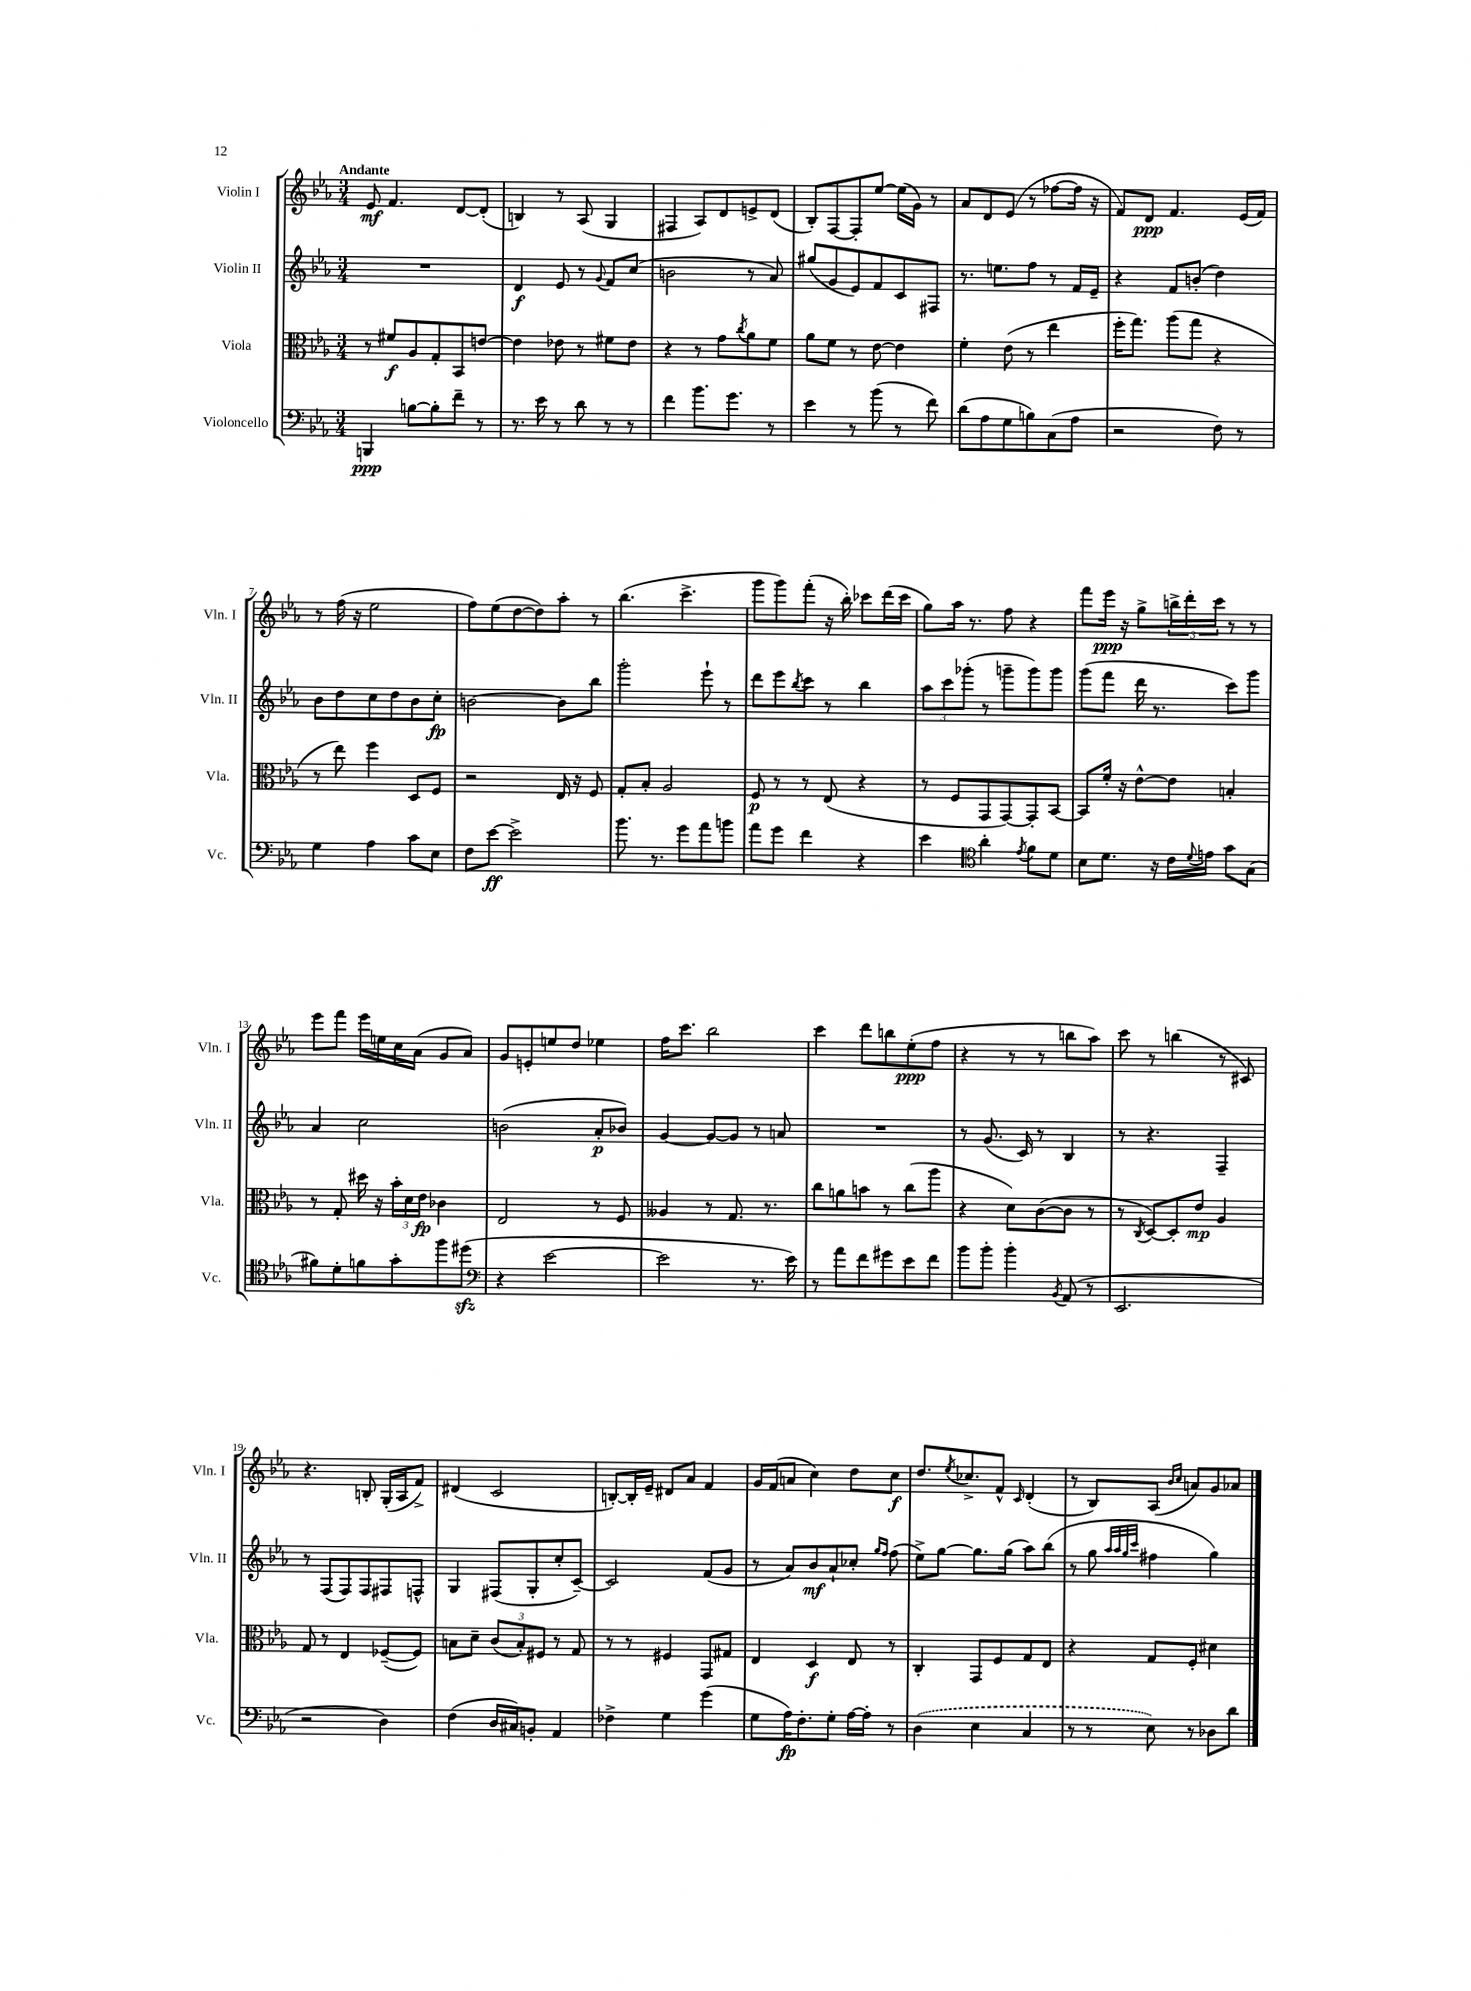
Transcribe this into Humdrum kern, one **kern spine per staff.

**kern	**kern	**kern	**kern
*staff4	*staff3	*staff2	*staff1
*clefF4	*clefC3	*clefG2	*clefG2
*k[b-e-a-]	*k[b-e-a-]	*k[b-e-a-]	*k[b-e-a-]
*M3/4	*M3/4	*M3/4	*M3/4
4BBB/	8r	2.r	8e-/
.	8f#/L	.	4.f/
[8B\L	8A-/	.	.
8B'\]	8G'/	.	.
8f~\J	8BB-/	.	[8d/L
8r	[8e/J	.	(8d'/]J
=	=	=	=
8.r	4e\]	4d/	4B/)
16e-\	.	.	.
8r	8e-\	8e-/	8r
8d\	8r	8r	(8A-/
.	.	8qqg/	.
8r	8f#\L	8f/L	4G/
8r	8e-\J	(8cc/J	.
=	=	=	=
4f\	4r	2b\	4F#/
8.b-\L	8r	.	8A-/L)
.	8g\L	.	8d/
8.g\J	.	.	.
.	8qcc/	.	.
.	8a-\	8r	8e^/
8r	8f\J	8a-/)	(8d/J
=	=	=	=
4e-\	8a-\L	(8gg#/L	8B-'/L)
.	8f\J	8g/	[8F/
8r	8r	8e-/)	8F'/]
(8b-\	[8e-\	8f/	[8ee-/J
8r	4e-\]	8c/	(16ee-\]LL
.	.	.	16g\JJ)
8f\)	.	8F#/J	8r
=	=	=	=
(8d\L	4f'\	8.r	8a-/L
8A-\	.	.	8d/
.	.	8.ee\L	.
8G\	(8e-\	.	(8e-/J
8B\)	8r	8ff\J	8r
(8C\	4ee-\	8r	[8ff-\L
8A-\J	.	16f/LL	16ff-\]Jk
.	.	16e-~/JJ	16r
=	=	=	=
2r	16ff'\LK	4r	8f/L)
.	8.gg\J)	.	.
.	.	.	8d/J
.	(8aa-\L	8f/L	4.f/
.	8gg\J	(8b'/J	.
8F\)	4r	4dd\)	.
8r	.	.	(16e-/LL
.	.	.	16f/JJ)
=	=	=	=
4G\	8r	8b-\L	8r
.	8ee-\)	8dd\	(16ff\
.	.	.	16r
4A-\	4ff\	8cc\	2ee-\
.	.	8dd\	.
8c\L	8D/L	8b-\	.
8E-\J	8F/J	8cc'\J	.
=	=	=	=
8F\L	2r	[2b\	8ff\L)
[8e-\J	.	.	(8ee-\
2e-^\]	.	.	[8dd\
.	.	.	8dd\])
.	16E-/	8b\]L	8aa-'\J
.	16r	.	.
.	8F/	8bb-\J	8r
=	=	=	=
8.b-\	8G'/L	2ggg'\	(4.bb-\
.	8B-'/J	.	.
8.r	.	.	.
.	2A-/	.	.
8g\L	.	.	4.ccc^\
8a-\	.	8eee-`\	.
8b\J	.	8r	.
=	=	=	=
8a-\L	8F/	8ddd\L	8ggg\L
8g\J	8r	8eee-\	8ggg\)
.	.	8qbb-/	.
4f\	8r	8ccc\J	(8fff'\J
.	(8E-/	8r	16r
.	.	.	16bb-'\)
4r	4r	4bb-\	8ccc-\L
.	.	.	(16ddd\L
.	.	.	16ccc-\JJ
=	=	=	=
4e-\	8r	12aa-\L	8gg\L)
.	.	12ccc\	.
.	8F/L	.	16aa-\Jk
.	.	(12ggg-'\J	.
.	.	.	8.r
*clefC4	*	*	*
4a-'\	8GG/	8r	.
.	[8GG/)	8ggg~\L	8ff\
8qe-/	.	.	.
8f\L	8GG'/]	8ggg\)	4r
8d\J	[8BB-/J	8ggg\J	.
=	=	=	=
8B-\L	8BB-/]L	(8ggg\L	8fff\L
8.d\J	16f'/Jk	8fff\J	16eee-\Jk
.	16r	.	16r
.	[8e-^^\L	16ddd\	8gg^\L
16r	.	8.r	.
16c\LL	8e-\]J	.	24bb^\L
.	.	.	24ddd'\
8qqd/	.	.	.
16e\JJ	.	.	.
.	.	.	24ccc\JJ
8g\L	4B'/	8ccc\L)	8r
(8G\J	.	8ggg\J	8r
=	=	=	=
8f#\L)	8r	4a-/	8eee-\L
8d'\	8G'/	.	8fff\J
8f\	16dd#\	2cc\	16eee-\LL
.	16r	.	16ee\
8g'\	24b-'\LL	.	16cc\
.	24d\	.	.
.	.	.	(16a-\JJ
.	24e-\JJ	.	.
8ff\	4c-\	.	8g/L
(8dd#\J	.	.	8a-/J)
=	=	=	=
*clefF4	*	*	*
4r	2E-/	(2b\	8g/L
.	.	.	8e'/
[2e-\	.	.	8ee/
.	.	.	8dd/J
.	8r	8a-'/L	4ee-\
.	8F/	8b-/J)	.
=	=	=	=
2e-\]	4A--/	[4g/	16ff\LK
.	.	.	8.ccc\J
.	8r	8g/_L	2bb-\
.	8.G/	8g/]J	.
8.r	.	8r	.
.	8.r	.	.
.	.	8a/	.
16e-\)	.	.	.
=	=	=	=
8r	8cc\L	2.r	4ccc\
8a-\L	8a\	.	.
8f\	8b\J	.	8ddd\L
8g#\	8r	.	8bb\
8e-\	(8cc\L	.	(8ee-'\
8f\J	8aa-\J	.	8ff\J
=	=	=	=
8b-\L	4r	8r	4r
8b-'\J	.	(8.g/	.
4b-'\	8d\L)	.	8r
.	.	16c/)	.
.	([8c\	8r	8r
8qBB-/	.	.	.
(8AA-/	8c\]J	4B-/	8bb\L
8r	8r	.	8aa-\J)
=	=	=	=
2.EE-/	8r	8r	8ccc\
.	8qC/	.	.
.	[8D/L)	4.r	8r
.	8D'/]	.	(4bb\
.	8e-/J	.	.
.	4A-/	4F~/	8r
.	.	.	8c#/)
=	=	=	=
2r	8G/	8r	4.r
.	8r	(8F/L	.
.	4E-/	8F/)	.
.	.	8F/	8B'/
4D\)	([8F-~/L	8F#/	(16G'/LL
.	.	.	16A-/J
.	8F-/]J)	8F^^/J	8f^/J)
=	=	=	=
(4F\	8B\L	4G/	(4d#/
.	8d~\J	.	.
16D/LL	(12c/L	(8F#/L	2c/
16C#/J)	.	.	.
.	12B'/)	.	.
8BB'/J	.	8G'/	.
.	12F#/J	.	.
4AA-/	8r	8cc'/	.
.	8G/	[8c~/J)	.
=	=	=	=
4F-^\	8r	2c/]	[8B'/L)
.	8r	.	16B'/]L
.	.	.	16e-~/JJ
4G\	4F#/	.	8d#/L
.	.	.	8a-/J
(4g\	8GG/L	(8f/L	4f/
.	8G#/J	8g/J	.
=	=	=	=
8G\L	4E-/	8r	16g/LL
.	.	.	(16f/J
16A-\K)	.	8a-/L)	8a/J
8.F'\	.	.	.
.	4D/	8b-/	4cc\)
8G'\J	.	8a-`/	.
[16A-\LL	8E-/	8cc-'/J	8dd\L
16A-'\]JJ	.	.	.
.	.	16qqgg/LL	.
.	.	16qqff/JJ	.
8r	8r	(8ff\	8cc\J
=	=	=	=
(4D\	4C'/	8ee-^\L)	8.dd/L
.	.	[8gg\J	.
.	.	.	8qee-/
.	.	.	8.cc-^/
4E-\	8GG/L	8.gg\]L	.
.	8F/	.	8f^^/J
.	.	(16gg\Jk	.
.	.	.	16qqc/
4C/	8G/	8aa-\L)	(4d'/
.	8E-/J	(8bb-\J	.
=	=	=	=
8r	4r	8r	8r
8r	.	8gg\	8B-/L)
.	.	32qqaa-/LLL	.
.	.	32qqaa-/	.
.	.	32qqgg/	.
.	.	32qqccc/JJJ	.
8E-\)	8G/L	4ff#\	(8A-/J
.	.	.	16qqb-/LL
.	.	.	16qqcc/JJ
8r	8F'/J	.	8a/L)
8D-\L	4d#\	4gg\)	8g/
8d\J	.	.	8a-/J
==	==	==	==
*-	*-	*-	*-
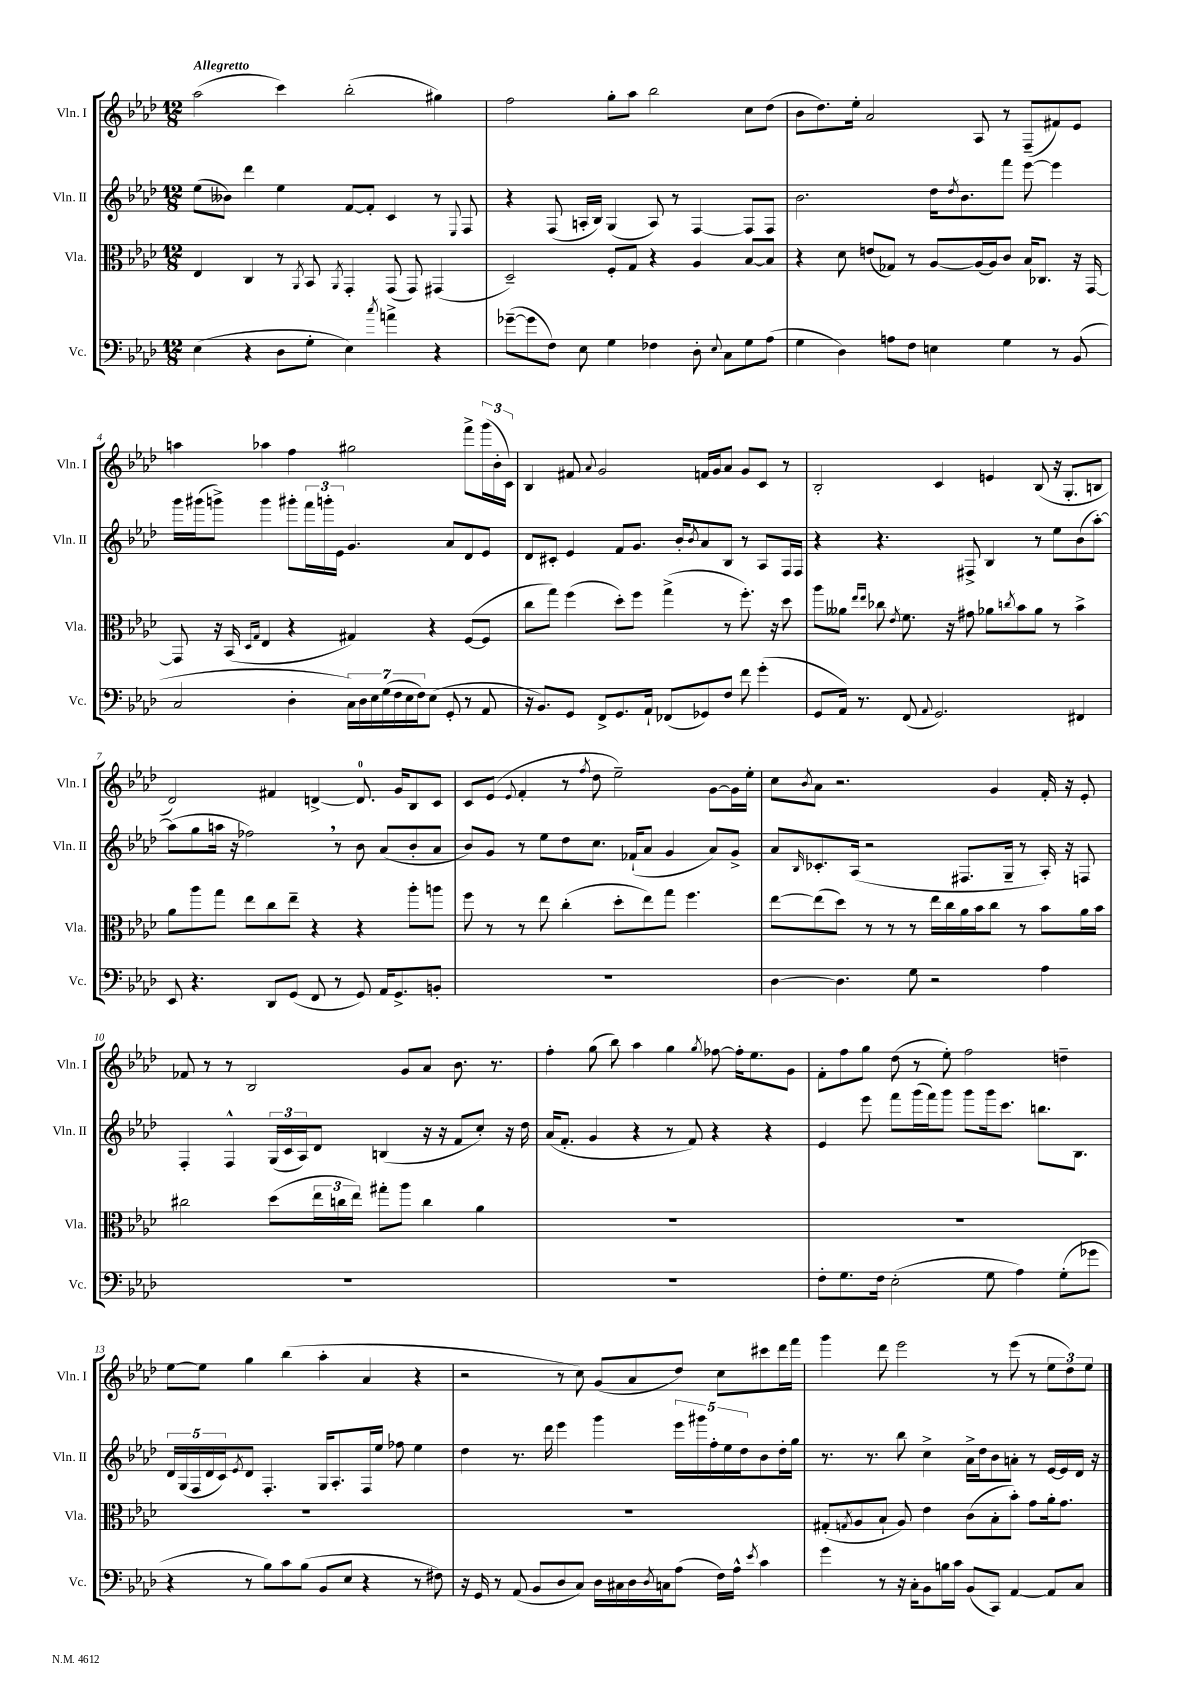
-- -- --
Challenge:
Return every line of the data above that contains the string "kern". Case counts.

Result of the exercise:
Transcribe this into Humdrum kern, one **kern spine per staff.
**kern	**kern	**kern	**kern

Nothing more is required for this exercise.